[WORK TASK]:
The whole listing needs to be written out exactly, except for any images.
╭──
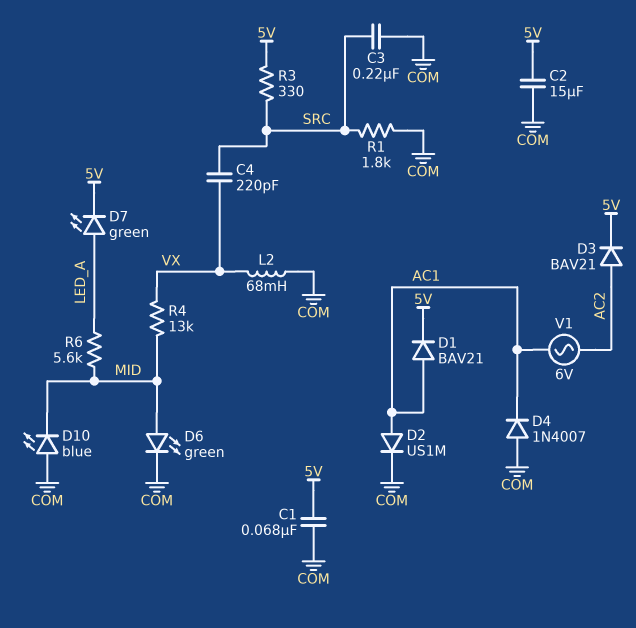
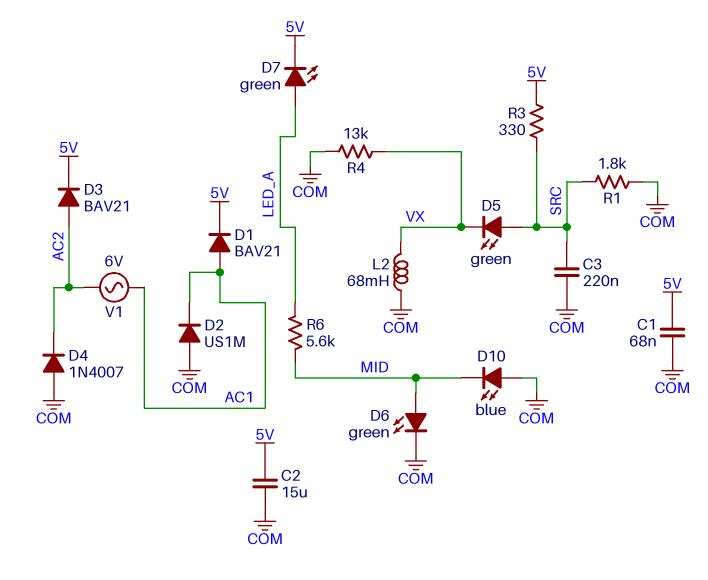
C4: 220pF (SRC, VX) -> none
D2: diode US1M (A AC1, K COM) -> diode US1M (A COM, K AC1)
D4: diode 1N4007 (A COM, K AC1) -> diode 1N4007 (A COM, K AC2)
D5: none -> LED green (A SRC, K VX)
R4: 13k (MID, VX) -> 13k (COM, VX)

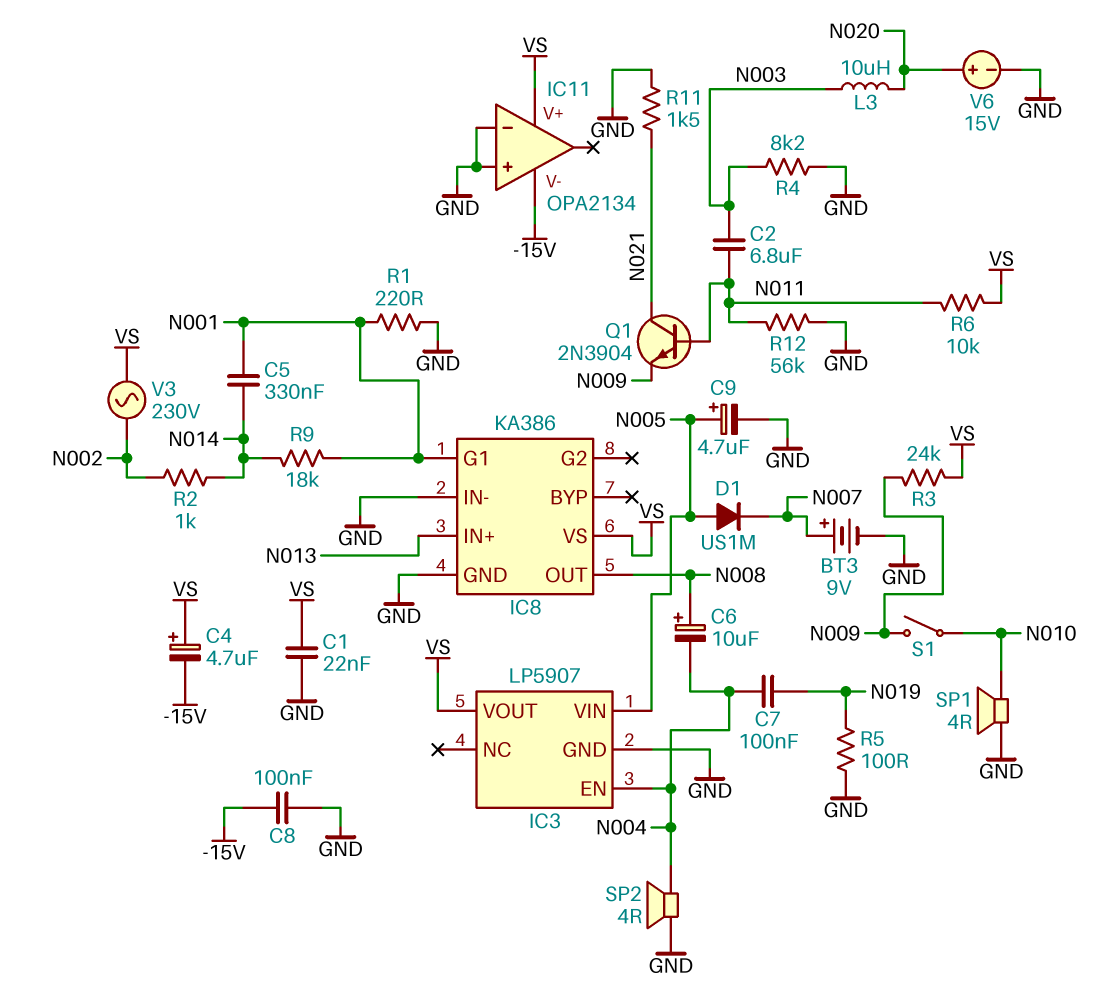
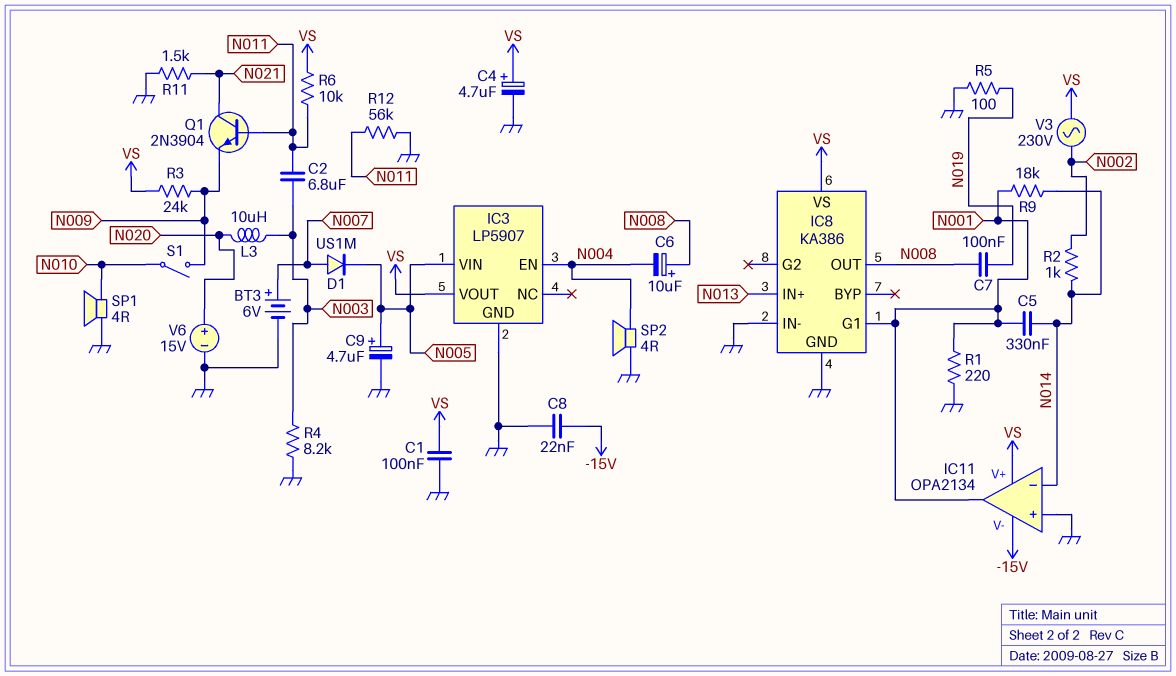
BT3: 9V (plus N007, minus GND) -> 6V (plus N007, minus GND)
C1: 22nF (GND, VS) -> 100nF (GND, VS)
C4: 4.7uF (plus VS, minus -15V) -> 4.7uF (plus VS, minus GND)
C7: 100nF (N004, N019) -> 100nF (N008, N019)
C8: 100nF (-15V, GND) -> 22nF (-15V, GND)
D1: diode US1M (A N005, K N007) -> diode US1M (A N007, K N005)
IC11 pin in-: GND -> N014
IC11 pin out: none -> N001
╰──
[OUTPUT OF THE TASK]:
C4: 220pF (SRC, VX) -> none
D2: diode US1M (A AC1, K COM) -> diode US1M (A COM, K AC1)
D4: diode 1N4007 (A COM, K AC1) -> diode 1N4007 (A COM, K AC2)
D5: none -> LED green (A SRC, K VX)
R4: 13k (MID, VX) -> 13k (COM, VX)

BT3: 9V (plus N007, minus GND) -> 6V (plus N007, minus GND)
C1: 22nF (GND, VS) -> 100nF (GND, VS)
C4: 4.7uF (plus VS, minus -15V) -> 4.7uF (plus VS, minus GND)
C7: 100nF (N004, N019) -> 100nF (N008, N019)
C8: 100nF (-15V, GND) -> 22nF (-15V, GND)
D1: diode US1M (A N005, K N007) -> diode US1M (A N007, K N005)
IC11 pin in-: GND -> N014
IC11 pin out: none -> N001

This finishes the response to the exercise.